** Opening MATERIAL FOR THIS EXERCISE block **

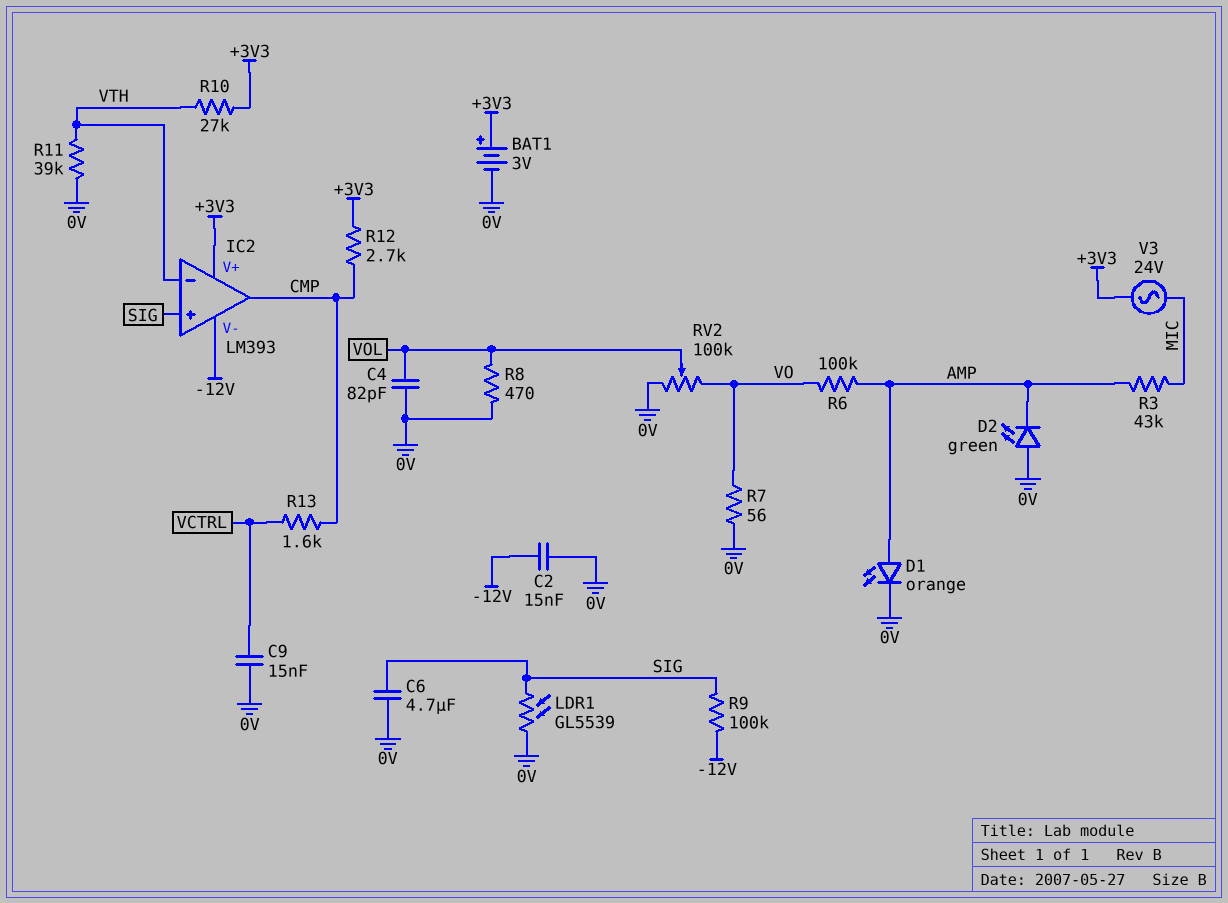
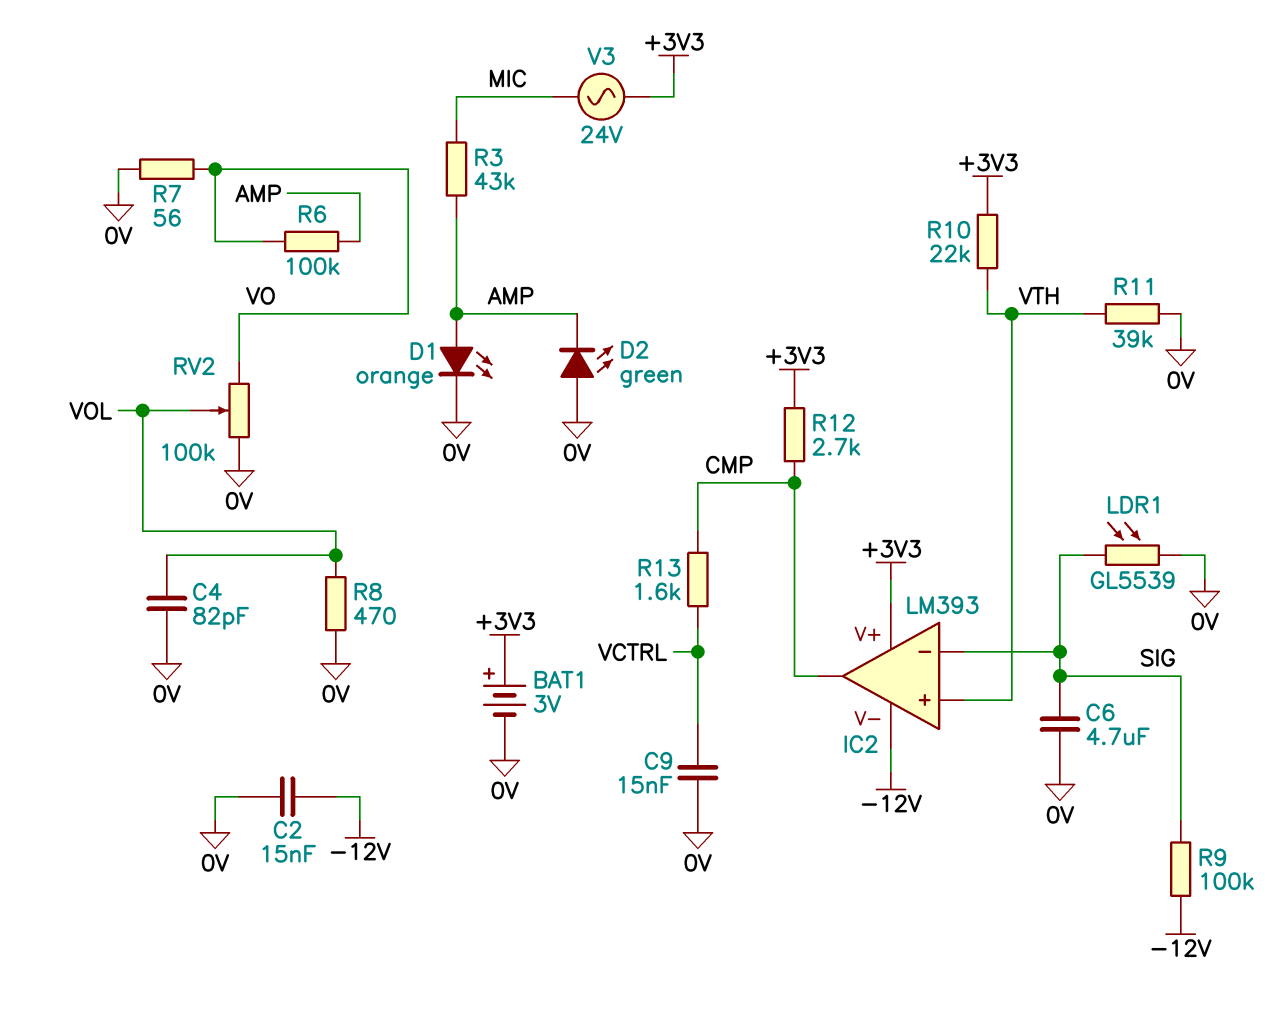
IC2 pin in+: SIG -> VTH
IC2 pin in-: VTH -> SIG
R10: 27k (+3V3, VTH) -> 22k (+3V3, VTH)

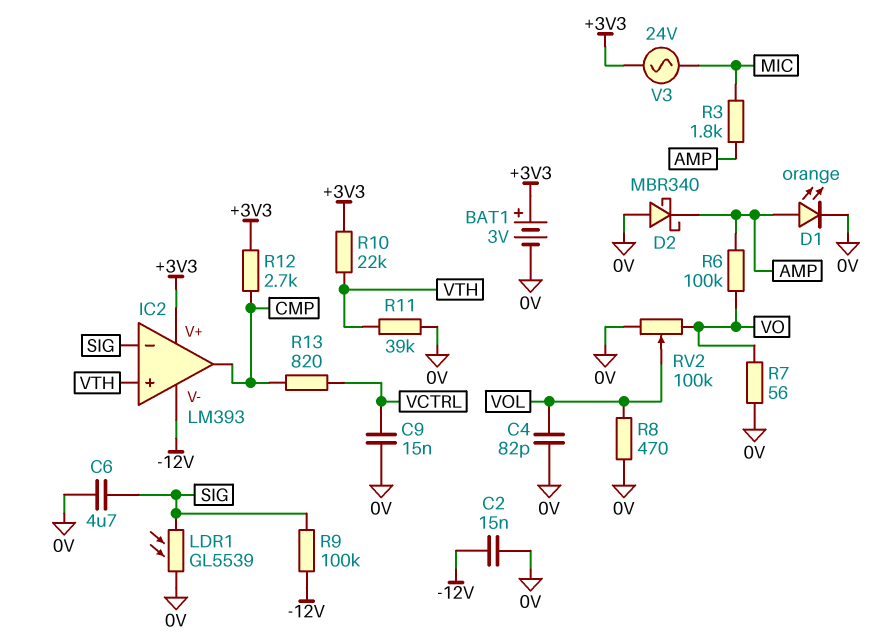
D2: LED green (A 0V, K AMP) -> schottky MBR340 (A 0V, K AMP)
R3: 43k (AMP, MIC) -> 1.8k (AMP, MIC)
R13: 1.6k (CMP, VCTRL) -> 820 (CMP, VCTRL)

** Closing MATERIAL FOR THIS EXERCISE block **
** Opening MATERIAL FOR THIS EXERCISE block **

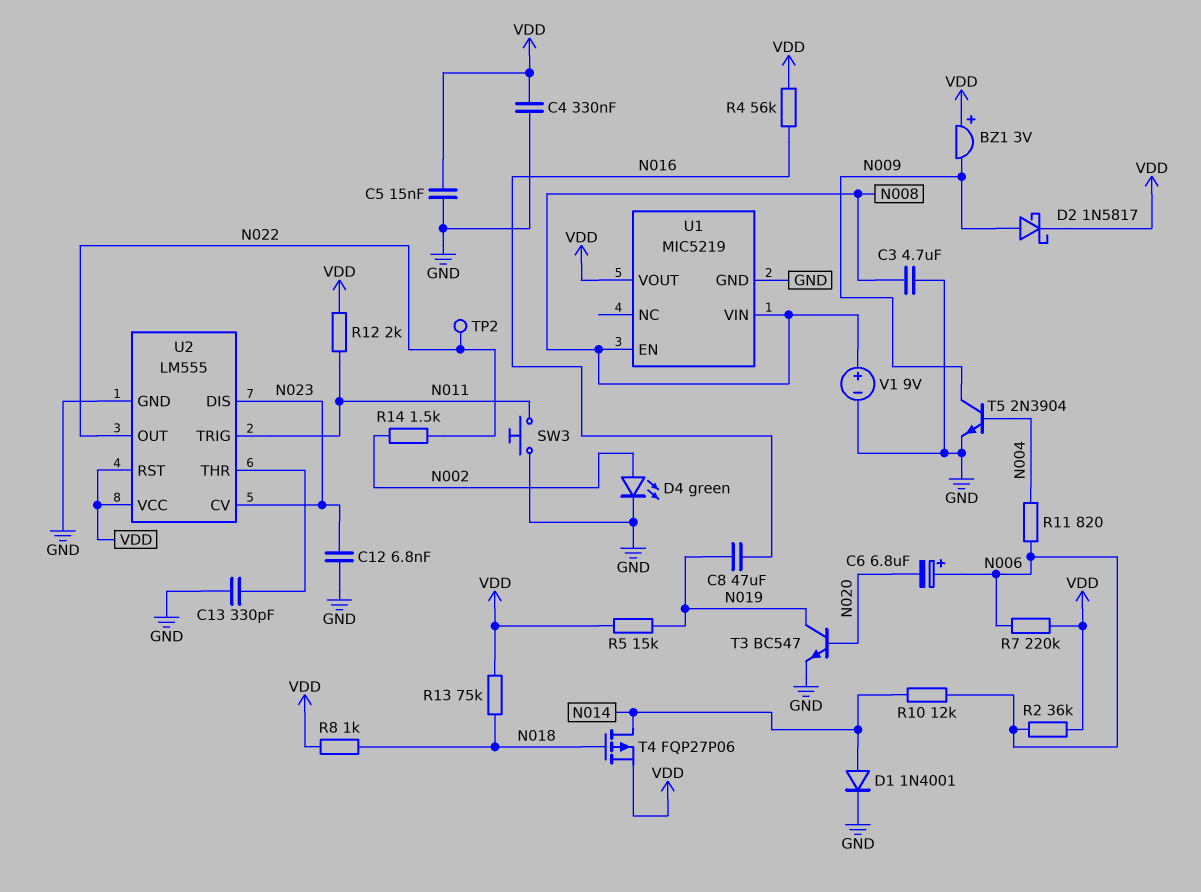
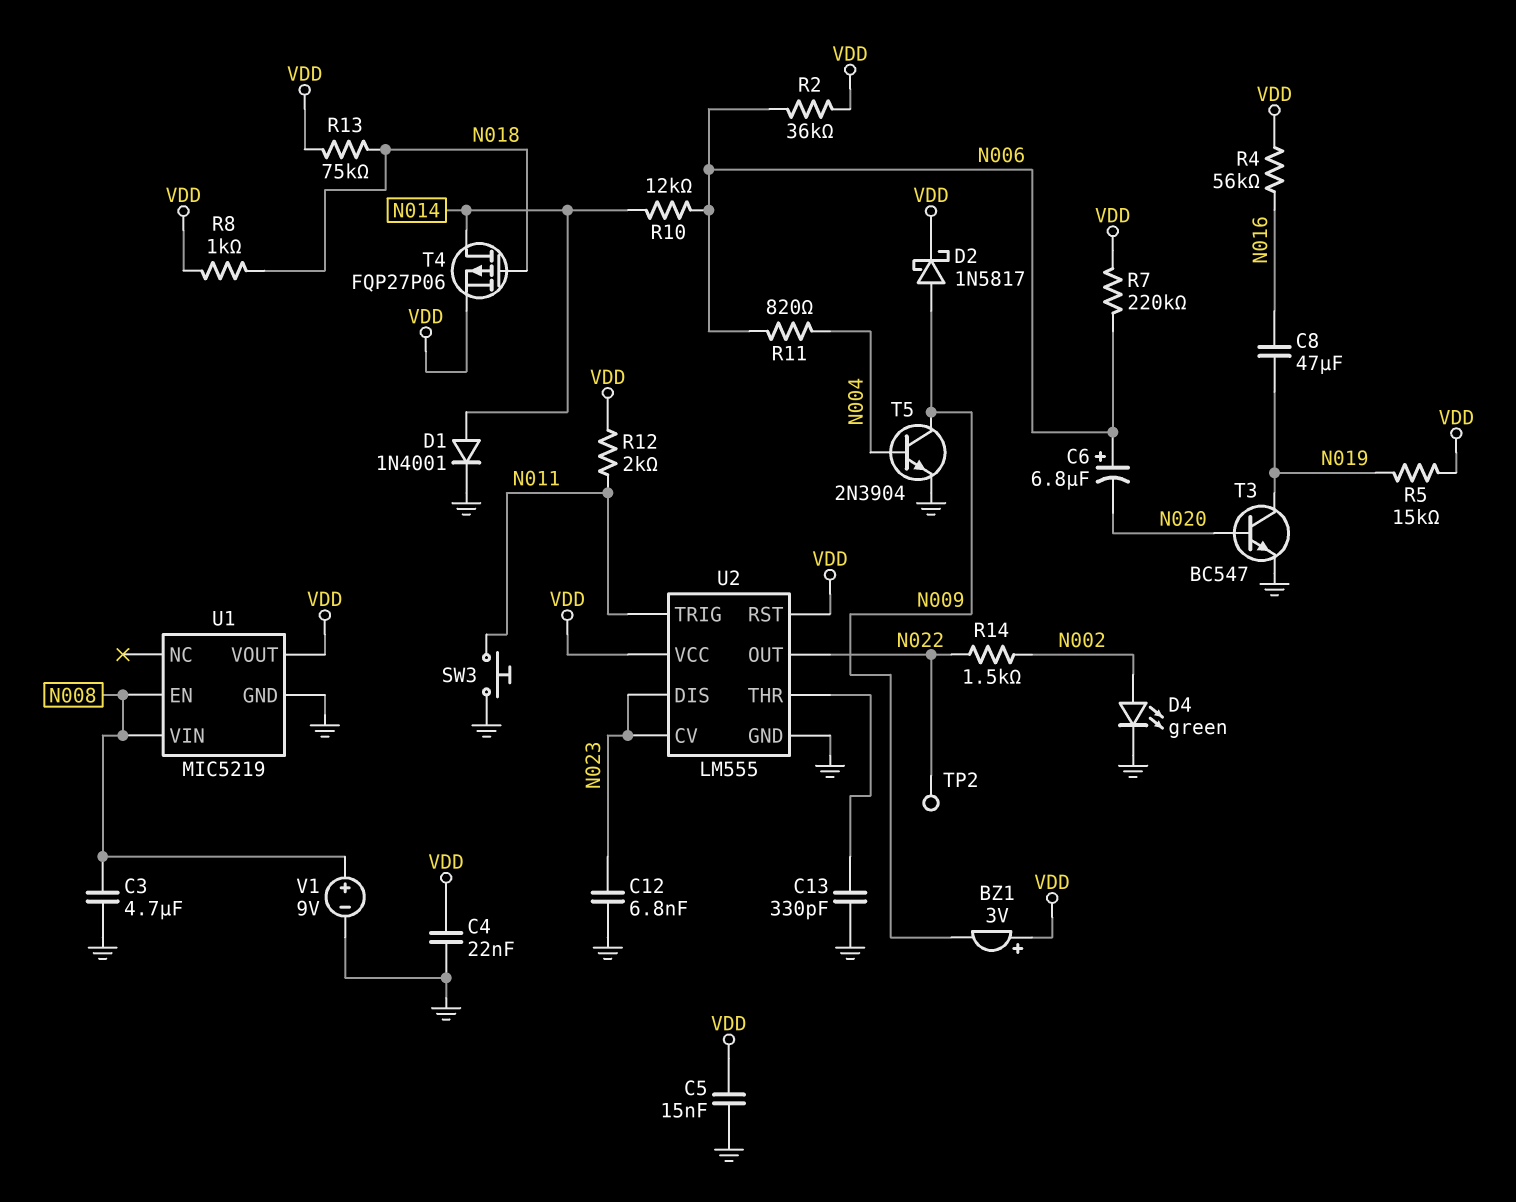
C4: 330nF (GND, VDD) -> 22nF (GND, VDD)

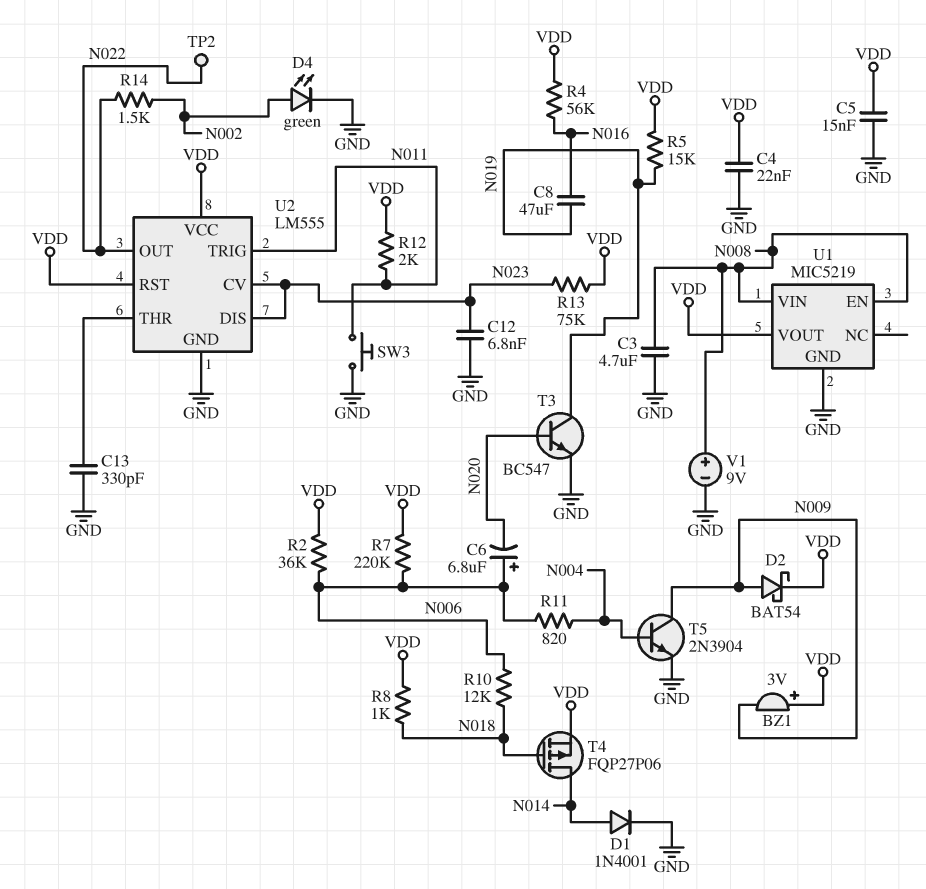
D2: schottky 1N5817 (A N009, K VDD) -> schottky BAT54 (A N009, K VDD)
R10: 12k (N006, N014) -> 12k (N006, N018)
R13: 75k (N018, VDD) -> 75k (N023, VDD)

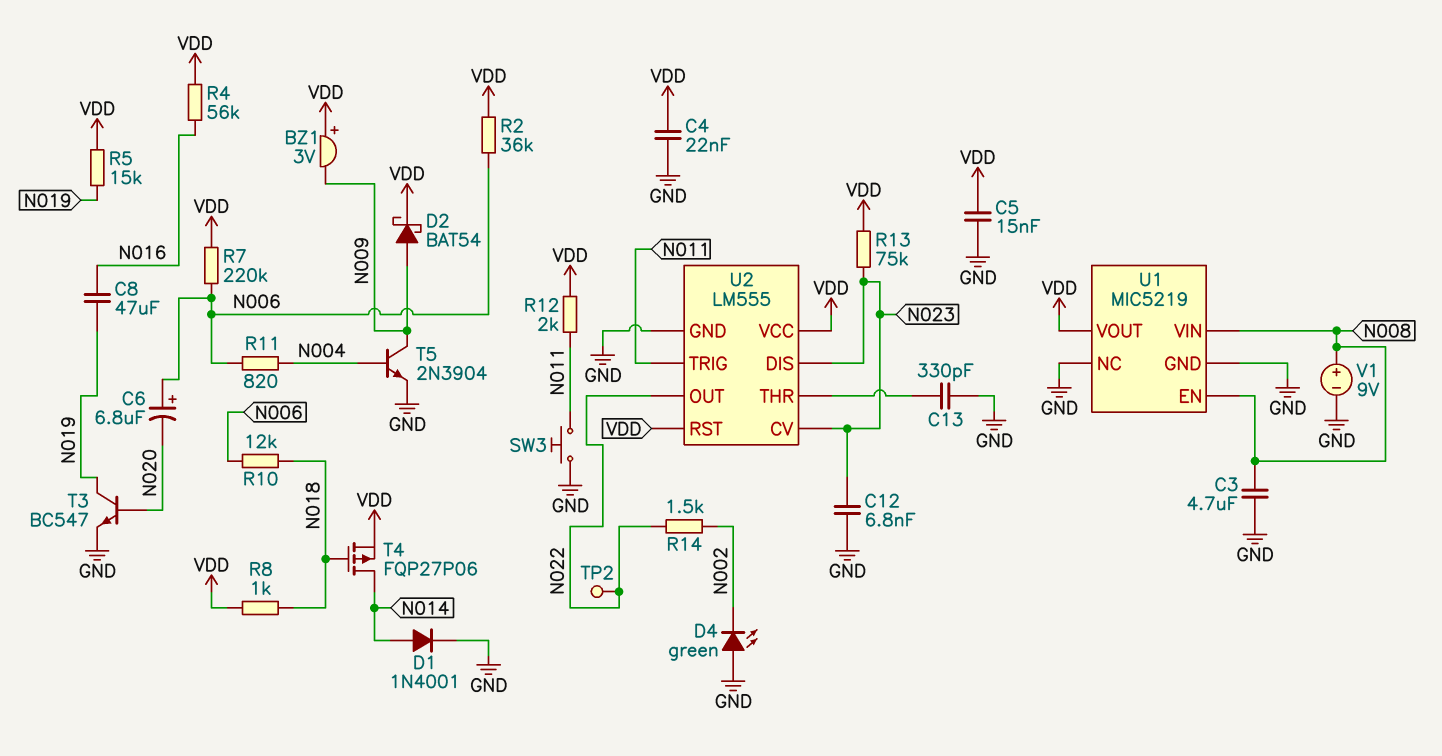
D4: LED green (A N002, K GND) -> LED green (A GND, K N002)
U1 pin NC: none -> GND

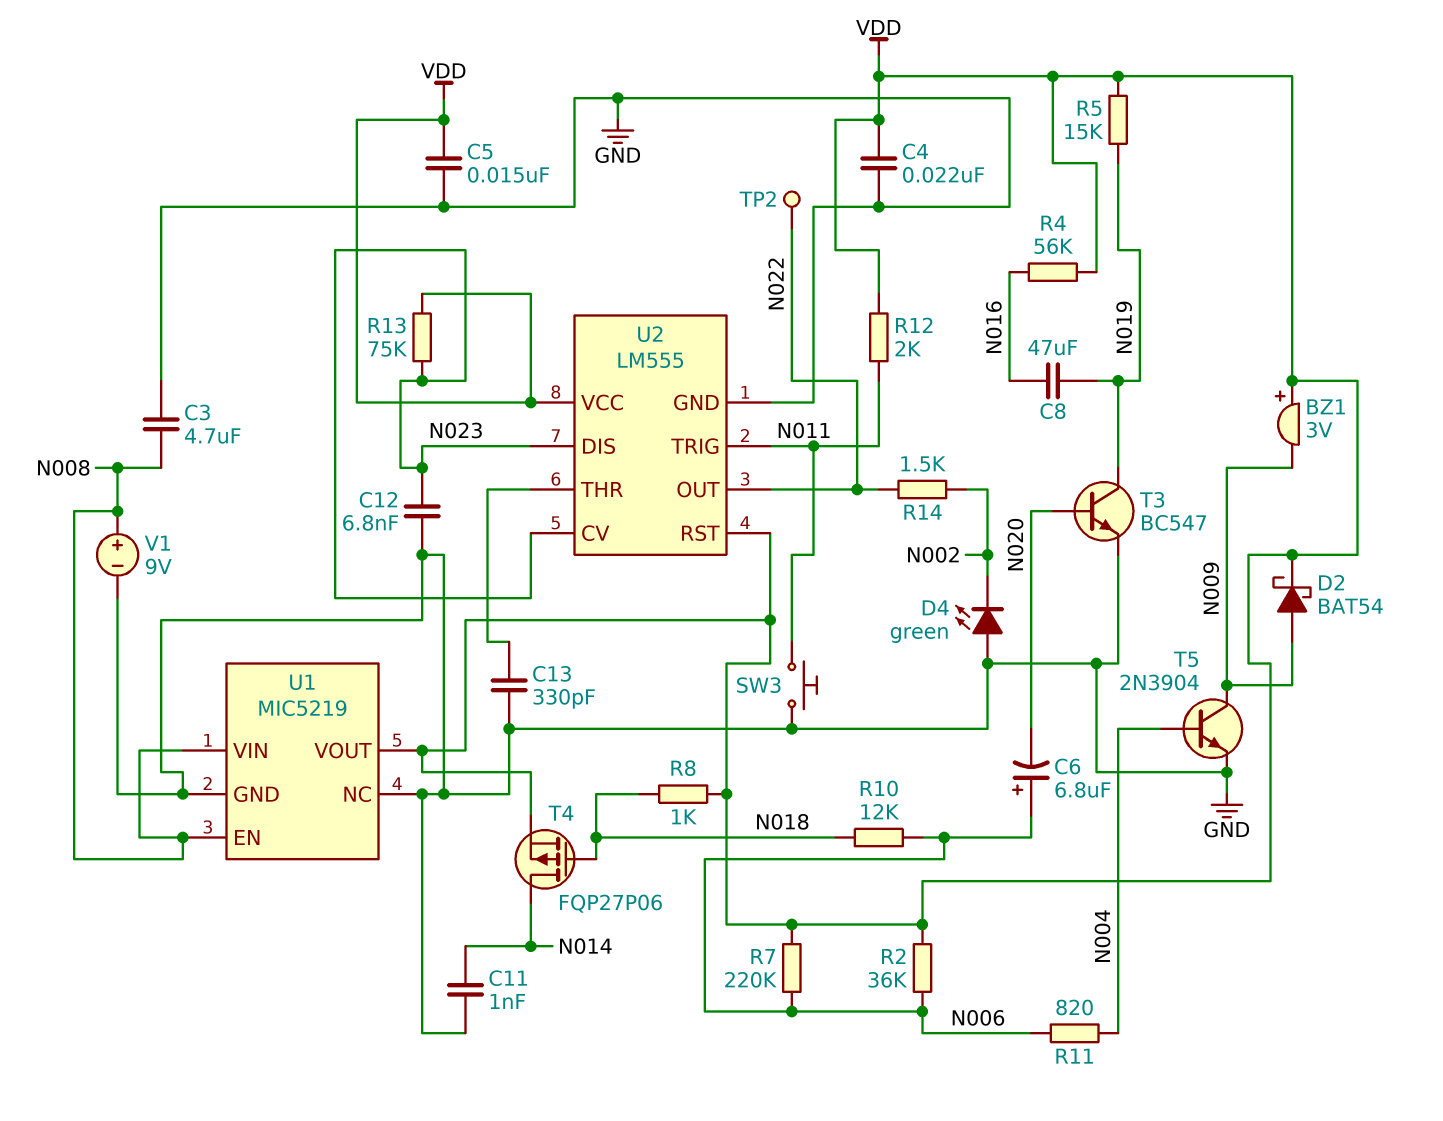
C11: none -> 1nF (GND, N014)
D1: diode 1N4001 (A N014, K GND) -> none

** Closing MATERIAL FOR THIS EXERCISE block **

## ASSIGNMENT
The copy should hold only the lines from the one with "IC2 pin in+: SIG -> VTH" through the one with "R13: 1.6k (CMP, VCTRL) -> 820 (CMP, VCTRL)", exactly as they stand above. Leave out the pictures.

## WORKED SOLUTION
IC2 pin in+: SIG -> VTH
IC2 pin in-: VTH -> SIG
R10: 27k (+3V3, VTH) -> 22k (+3V3, VTH)

D2: LED green (A 0V, K AMP) -> schottky MBR340 (A 0V, K AMP)
R3: 43k (AMP, MIC) -> 1.8k (AMP, MIC)
R13: 1.6k (CMP, VCTRL) -> 820 (CMP, VCTRL)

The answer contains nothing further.